◆ Excerpted data:
+--

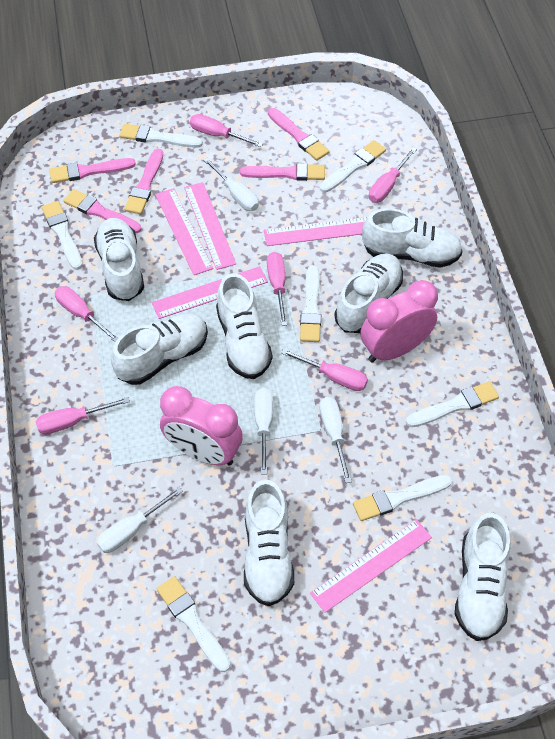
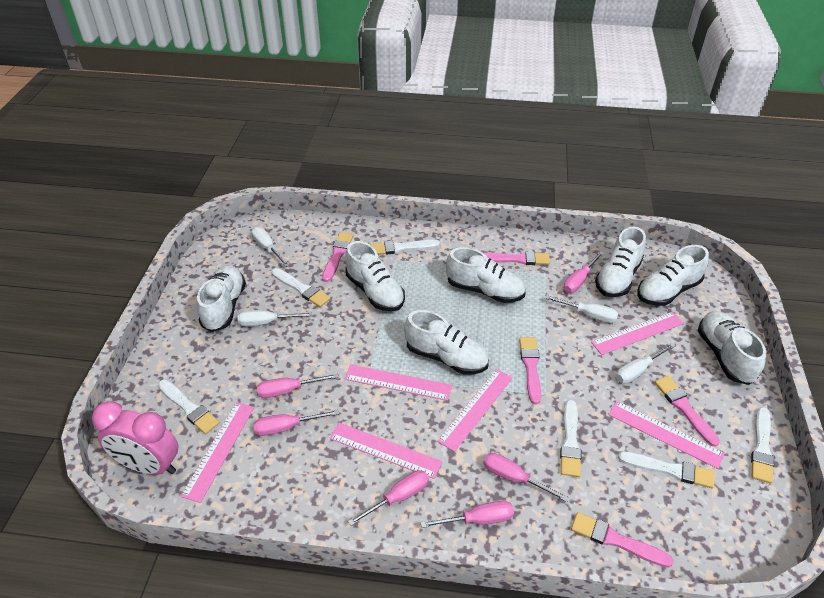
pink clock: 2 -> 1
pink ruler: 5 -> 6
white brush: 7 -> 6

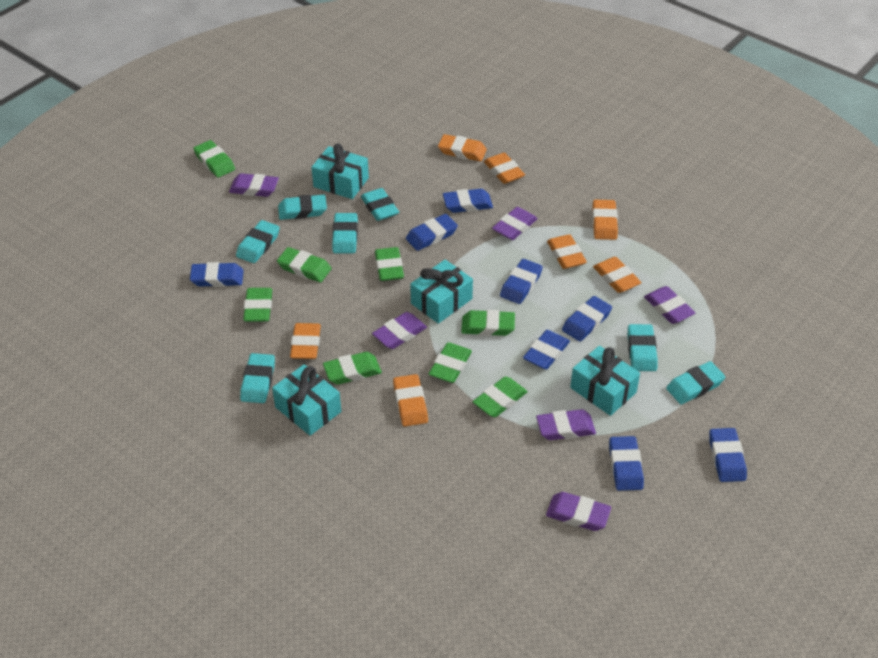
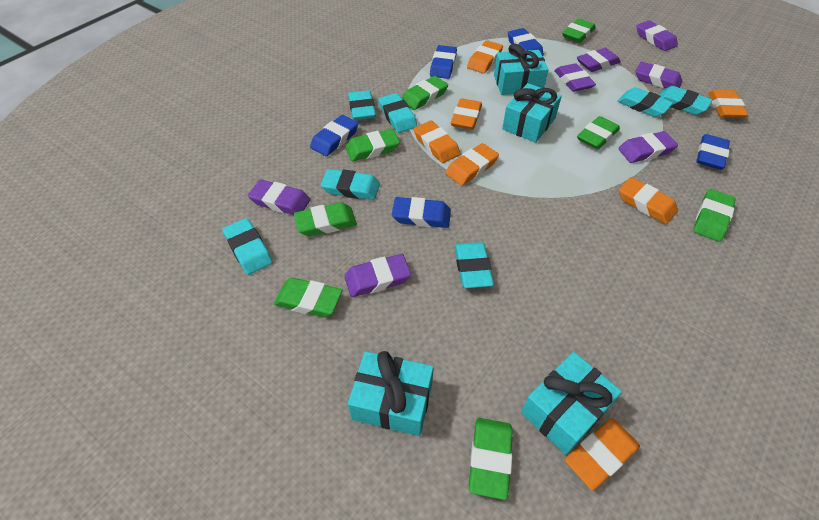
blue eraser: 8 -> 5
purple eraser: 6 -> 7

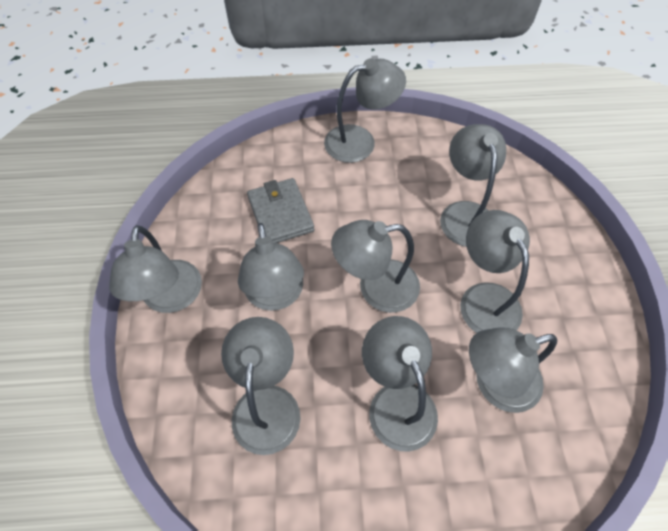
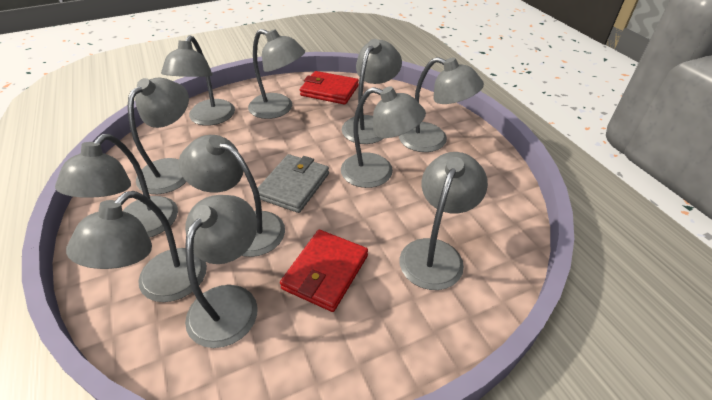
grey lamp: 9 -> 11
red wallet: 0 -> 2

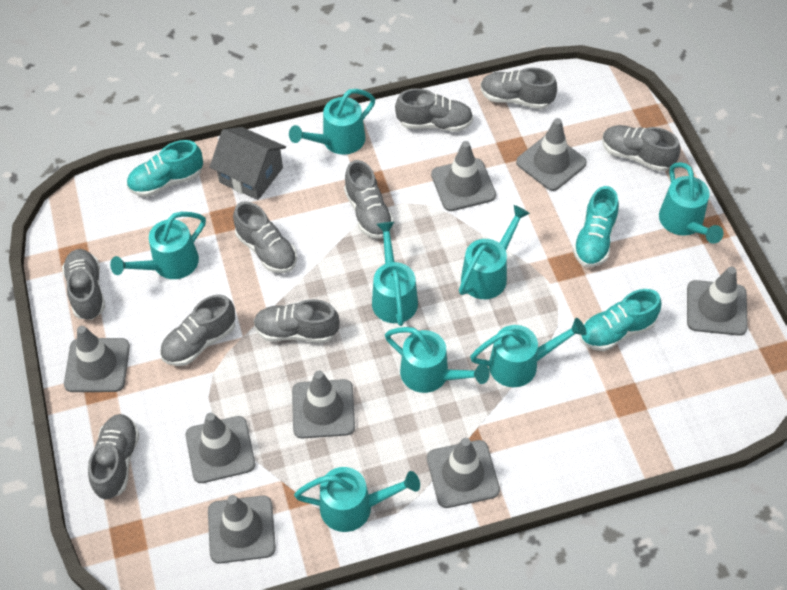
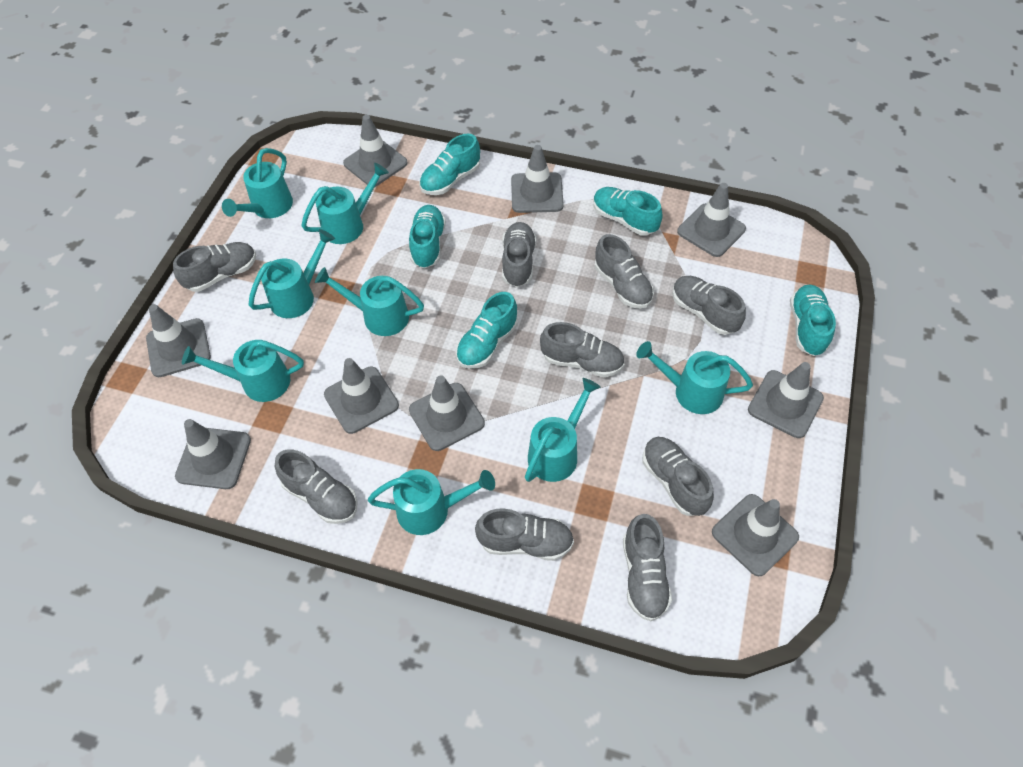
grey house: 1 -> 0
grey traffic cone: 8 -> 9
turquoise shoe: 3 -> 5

+--

◆ Exercise aim: Omit the pictures, then set down all the remaining data exactly as given.

◆ Response box:
pink clock: 2 -> 1
pink ruler: 5 -> 6
white brush: 7 -> 6

blue eraser: 8 -> 5
purple eraser: 6 -> 7

grey lamp: 9 -> 11
red wallet: 0 -> 2

grey house: 1 -> 0
grey traffic cone: 8 -> 9
turquoise shoe: 3 -> 5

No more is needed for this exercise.